- [Problem description]
Omit every picture, then return each line of the data below exactly.
Start of Information
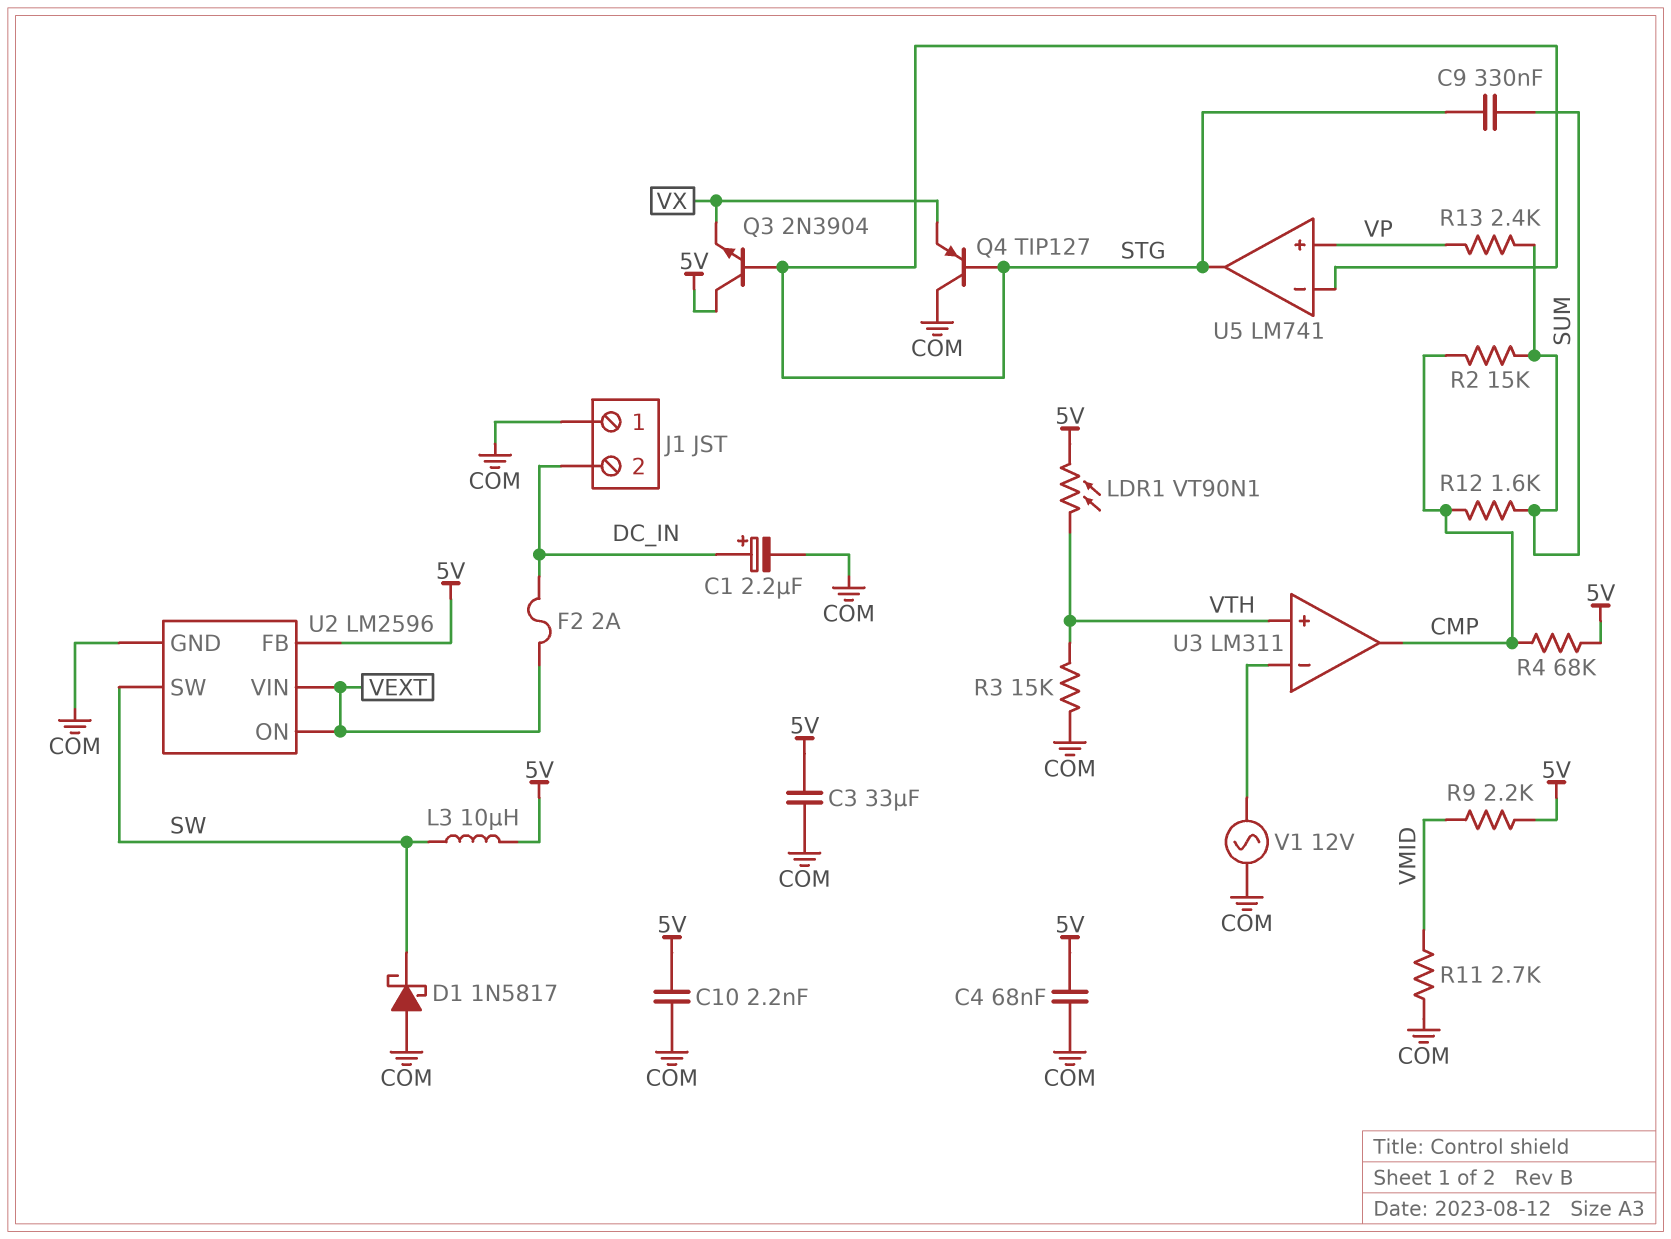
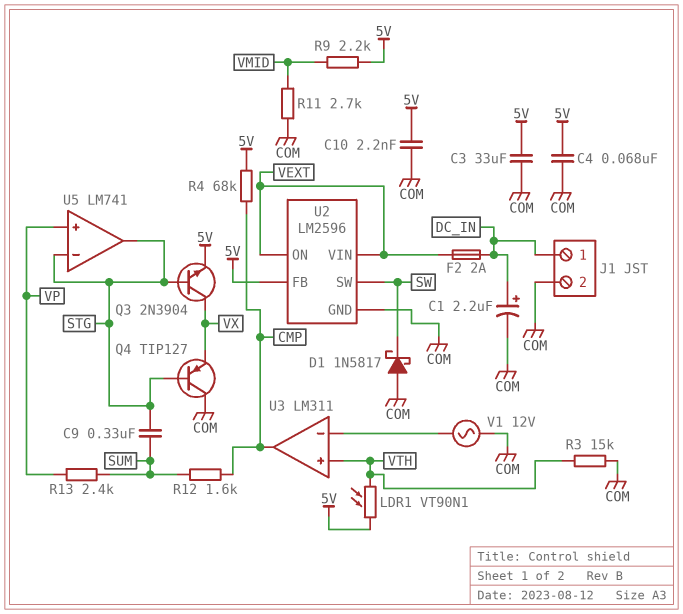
J1 pin 1: COM -> DC_IN
J1 pin 2: DC_IN -> COM
L3: 10uH (5V, SW) -> none
Q3: NPN 2N3904 (B STG, C 5V, E VX) -> NPN 2N3904 (B STG, C VX, E 5V)
R2: 15k (CMP, SUM) -> none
End of Information
- [Written reply]
J1 pin 1: COM -> DC_IN
J1 pin 2: DC_IN -> COM
L3: 10uH (5V, SW) -> none
Q3: NPN 2N3904 (B STG, C 5V, E VX) -> NPN 2N3904 (B STG, C VX, E 5V)
R2: 15k (CMP, SUM) -> none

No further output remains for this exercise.